Can you pull out every line in the data below that contains the string "upbow"? Case counts.

[Start of DATA FOR THIS TASK]

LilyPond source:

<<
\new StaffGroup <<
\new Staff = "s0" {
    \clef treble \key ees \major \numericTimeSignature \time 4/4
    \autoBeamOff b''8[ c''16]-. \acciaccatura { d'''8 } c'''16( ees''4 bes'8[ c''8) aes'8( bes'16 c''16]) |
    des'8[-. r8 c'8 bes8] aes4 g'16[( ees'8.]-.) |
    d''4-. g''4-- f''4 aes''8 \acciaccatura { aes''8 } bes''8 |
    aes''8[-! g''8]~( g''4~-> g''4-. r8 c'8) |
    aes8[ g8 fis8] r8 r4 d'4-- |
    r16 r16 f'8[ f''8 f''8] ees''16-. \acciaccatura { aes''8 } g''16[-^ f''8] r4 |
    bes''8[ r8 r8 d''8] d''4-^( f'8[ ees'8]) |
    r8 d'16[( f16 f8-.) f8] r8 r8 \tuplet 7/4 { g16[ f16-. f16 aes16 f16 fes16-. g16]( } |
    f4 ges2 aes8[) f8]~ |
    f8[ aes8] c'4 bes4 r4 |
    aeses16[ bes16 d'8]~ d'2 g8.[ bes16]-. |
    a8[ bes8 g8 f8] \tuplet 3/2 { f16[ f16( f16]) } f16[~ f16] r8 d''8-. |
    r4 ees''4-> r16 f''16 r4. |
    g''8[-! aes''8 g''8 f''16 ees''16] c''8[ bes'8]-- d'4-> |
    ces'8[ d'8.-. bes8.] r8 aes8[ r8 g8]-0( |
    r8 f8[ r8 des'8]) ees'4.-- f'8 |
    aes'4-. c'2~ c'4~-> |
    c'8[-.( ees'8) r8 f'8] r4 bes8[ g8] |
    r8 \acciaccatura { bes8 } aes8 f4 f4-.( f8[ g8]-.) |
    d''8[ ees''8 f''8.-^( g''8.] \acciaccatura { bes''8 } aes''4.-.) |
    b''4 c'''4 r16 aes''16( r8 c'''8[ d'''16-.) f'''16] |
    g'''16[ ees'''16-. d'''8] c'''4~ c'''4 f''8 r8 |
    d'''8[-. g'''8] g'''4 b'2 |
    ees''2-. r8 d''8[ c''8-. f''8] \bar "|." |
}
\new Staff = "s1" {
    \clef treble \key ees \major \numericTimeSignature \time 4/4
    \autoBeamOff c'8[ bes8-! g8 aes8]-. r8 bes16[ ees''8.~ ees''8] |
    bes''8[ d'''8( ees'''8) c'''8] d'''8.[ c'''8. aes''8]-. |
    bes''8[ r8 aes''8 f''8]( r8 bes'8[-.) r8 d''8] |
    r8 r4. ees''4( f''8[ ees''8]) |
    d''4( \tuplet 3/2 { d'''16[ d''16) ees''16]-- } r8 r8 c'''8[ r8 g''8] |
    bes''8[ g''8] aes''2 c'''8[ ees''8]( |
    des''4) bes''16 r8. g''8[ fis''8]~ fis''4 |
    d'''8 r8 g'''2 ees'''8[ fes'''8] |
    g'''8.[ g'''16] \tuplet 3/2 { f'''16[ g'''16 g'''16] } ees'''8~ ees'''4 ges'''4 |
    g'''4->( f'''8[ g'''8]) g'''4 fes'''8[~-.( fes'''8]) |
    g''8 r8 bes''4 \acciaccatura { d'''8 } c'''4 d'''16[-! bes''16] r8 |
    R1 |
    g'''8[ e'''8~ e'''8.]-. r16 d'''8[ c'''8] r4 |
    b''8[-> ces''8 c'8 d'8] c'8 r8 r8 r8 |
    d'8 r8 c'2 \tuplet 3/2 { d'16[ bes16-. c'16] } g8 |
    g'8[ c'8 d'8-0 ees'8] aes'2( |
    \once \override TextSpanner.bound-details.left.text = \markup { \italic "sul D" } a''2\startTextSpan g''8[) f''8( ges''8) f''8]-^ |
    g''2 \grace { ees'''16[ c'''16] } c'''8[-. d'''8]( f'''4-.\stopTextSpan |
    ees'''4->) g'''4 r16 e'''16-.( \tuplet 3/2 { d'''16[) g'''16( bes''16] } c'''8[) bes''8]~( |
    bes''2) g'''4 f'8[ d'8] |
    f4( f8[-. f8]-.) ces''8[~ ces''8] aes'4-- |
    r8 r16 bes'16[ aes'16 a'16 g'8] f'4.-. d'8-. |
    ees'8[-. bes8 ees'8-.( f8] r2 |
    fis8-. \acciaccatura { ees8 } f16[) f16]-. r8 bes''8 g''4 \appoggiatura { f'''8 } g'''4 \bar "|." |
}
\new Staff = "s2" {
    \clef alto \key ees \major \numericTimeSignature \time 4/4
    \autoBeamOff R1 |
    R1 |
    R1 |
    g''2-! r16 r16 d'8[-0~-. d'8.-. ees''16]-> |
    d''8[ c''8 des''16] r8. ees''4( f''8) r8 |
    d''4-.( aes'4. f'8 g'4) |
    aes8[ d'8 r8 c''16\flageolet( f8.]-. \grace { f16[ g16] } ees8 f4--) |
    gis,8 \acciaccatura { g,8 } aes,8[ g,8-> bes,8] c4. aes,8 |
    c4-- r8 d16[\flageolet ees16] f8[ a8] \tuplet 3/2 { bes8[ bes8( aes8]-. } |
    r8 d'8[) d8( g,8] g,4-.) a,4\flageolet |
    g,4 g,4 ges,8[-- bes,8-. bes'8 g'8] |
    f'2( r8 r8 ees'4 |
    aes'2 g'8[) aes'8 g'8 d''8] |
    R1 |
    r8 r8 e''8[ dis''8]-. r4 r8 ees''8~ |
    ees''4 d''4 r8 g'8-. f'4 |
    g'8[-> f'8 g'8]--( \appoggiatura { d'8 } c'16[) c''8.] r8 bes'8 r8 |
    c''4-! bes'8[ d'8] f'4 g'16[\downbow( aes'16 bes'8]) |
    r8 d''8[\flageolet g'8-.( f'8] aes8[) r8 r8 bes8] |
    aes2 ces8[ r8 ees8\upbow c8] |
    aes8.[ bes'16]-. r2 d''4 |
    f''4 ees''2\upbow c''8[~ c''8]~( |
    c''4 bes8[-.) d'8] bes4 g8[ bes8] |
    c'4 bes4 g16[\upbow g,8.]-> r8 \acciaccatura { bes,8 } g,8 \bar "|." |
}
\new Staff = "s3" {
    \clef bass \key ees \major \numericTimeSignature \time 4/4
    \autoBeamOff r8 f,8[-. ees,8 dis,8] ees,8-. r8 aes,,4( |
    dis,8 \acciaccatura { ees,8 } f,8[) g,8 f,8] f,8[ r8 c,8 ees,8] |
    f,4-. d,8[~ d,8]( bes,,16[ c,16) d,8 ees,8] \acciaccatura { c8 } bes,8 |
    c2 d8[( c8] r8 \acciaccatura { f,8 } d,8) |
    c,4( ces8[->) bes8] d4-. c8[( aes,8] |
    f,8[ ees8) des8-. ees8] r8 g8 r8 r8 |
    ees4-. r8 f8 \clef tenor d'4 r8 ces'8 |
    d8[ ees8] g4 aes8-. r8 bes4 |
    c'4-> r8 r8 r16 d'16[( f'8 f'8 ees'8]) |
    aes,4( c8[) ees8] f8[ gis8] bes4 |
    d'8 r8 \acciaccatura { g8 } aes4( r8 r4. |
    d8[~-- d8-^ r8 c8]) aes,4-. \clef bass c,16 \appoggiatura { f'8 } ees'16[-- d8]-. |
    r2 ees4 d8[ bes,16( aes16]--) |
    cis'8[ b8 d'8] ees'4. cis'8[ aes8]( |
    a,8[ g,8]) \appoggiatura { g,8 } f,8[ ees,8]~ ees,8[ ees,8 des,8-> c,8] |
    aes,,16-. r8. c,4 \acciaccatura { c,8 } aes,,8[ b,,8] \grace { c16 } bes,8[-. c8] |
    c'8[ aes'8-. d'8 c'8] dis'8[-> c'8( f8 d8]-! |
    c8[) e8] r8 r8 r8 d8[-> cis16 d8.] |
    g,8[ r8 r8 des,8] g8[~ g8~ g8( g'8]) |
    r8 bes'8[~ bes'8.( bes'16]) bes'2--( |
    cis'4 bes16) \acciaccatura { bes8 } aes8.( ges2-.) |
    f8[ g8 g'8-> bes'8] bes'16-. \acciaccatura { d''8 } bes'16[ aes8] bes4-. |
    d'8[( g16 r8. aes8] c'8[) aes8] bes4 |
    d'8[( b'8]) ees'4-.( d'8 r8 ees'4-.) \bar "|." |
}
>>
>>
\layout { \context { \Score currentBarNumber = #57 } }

[End of DATA FOR THIS TASK]

▸ **ANSWER TO THE EXERCISE**:
    aes2 ces8[ r8 ees8\upbow c8] |
    f''4 ees''2\upbow c''8[~ c''8]~( |
    c'4 bes4 g16[\upbow g,8.]-> r8 \acciaccatura { bes,8 } g,8 \bar "|." |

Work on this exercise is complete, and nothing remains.